INSTRUCTIONS TO FOLLOW:
Lines outside the range are not wanted. Give again exactly the lines between the line holding "orange pawn: 4 -> 6" and the line holding "blue teddy bear: 4 -> 3", inclusive, from the listing below.

SOURCE DATA:
'''

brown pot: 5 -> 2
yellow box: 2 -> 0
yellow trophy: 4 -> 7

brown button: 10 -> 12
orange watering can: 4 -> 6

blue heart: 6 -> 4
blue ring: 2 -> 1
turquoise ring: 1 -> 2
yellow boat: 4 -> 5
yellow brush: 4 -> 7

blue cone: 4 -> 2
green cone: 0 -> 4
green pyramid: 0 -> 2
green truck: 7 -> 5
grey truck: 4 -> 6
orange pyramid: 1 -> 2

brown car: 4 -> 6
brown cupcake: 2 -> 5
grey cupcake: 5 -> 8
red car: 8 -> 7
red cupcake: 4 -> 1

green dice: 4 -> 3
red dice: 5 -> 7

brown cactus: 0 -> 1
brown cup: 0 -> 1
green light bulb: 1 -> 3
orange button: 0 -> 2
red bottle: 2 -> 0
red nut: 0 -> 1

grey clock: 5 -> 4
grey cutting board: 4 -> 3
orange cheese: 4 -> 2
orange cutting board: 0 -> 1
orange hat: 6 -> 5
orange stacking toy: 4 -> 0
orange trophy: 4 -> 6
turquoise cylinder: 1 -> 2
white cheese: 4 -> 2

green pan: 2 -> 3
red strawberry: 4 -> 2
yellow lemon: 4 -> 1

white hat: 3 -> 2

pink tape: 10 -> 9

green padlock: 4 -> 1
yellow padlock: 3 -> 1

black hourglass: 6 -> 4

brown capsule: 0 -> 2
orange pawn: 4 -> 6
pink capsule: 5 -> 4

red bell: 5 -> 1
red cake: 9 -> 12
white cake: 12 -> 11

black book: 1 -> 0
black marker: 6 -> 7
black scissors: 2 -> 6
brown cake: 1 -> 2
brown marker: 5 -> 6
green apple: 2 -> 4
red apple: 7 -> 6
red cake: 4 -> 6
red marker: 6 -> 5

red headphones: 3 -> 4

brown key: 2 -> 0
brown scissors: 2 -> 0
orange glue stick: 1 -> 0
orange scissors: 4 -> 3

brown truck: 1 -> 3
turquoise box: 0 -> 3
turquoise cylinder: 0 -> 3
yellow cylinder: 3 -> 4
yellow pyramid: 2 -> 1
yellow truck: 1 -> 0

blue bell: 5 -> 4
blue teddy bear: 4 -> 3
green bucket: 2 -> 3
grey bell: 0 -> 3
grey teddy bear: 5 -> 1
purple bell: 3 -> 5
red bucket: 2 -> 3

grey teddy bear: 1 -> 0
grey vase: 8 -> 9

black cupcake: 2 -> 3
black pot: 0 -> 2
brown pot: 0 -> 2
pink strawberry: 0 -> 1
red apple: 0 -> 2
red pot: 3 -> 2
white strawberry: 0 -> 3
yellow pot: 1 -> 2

'''

ANSWER SECTION:
orange pawn: 4 -> 6
pink capsule: 5 -> 4

red bell: 5 -> 1
red cake: 9 -> 12
white cake: 12 -> 11

black book: 1 -> 0
black marker: 6 -> 7
black scissors: 2 -> 6
brown cake: 1 -> 2
brown marker: 5 -> 6
green apple: 2 -> 4
red apple: 7 -> 6
red cake: 4 -> 6
red marker: 6 -> 5

red headphones: 3 -> 4

brown key: 2 -> 0
brown scissors: 2 -> 0
orange glue stick: 1 -> 0
orange scissors: 4 -> 3

brown truck: 1 -> 3
turquoise box: 0 -> 3
turquoise cylinder: 0 -> 3
yellow cylinder: 3 -> 4
yellow pyramid: 2 -> 1
yellow truck: 1 -> 0

blue bell: 5 -> 4
blue teddy bear: 4 -> 3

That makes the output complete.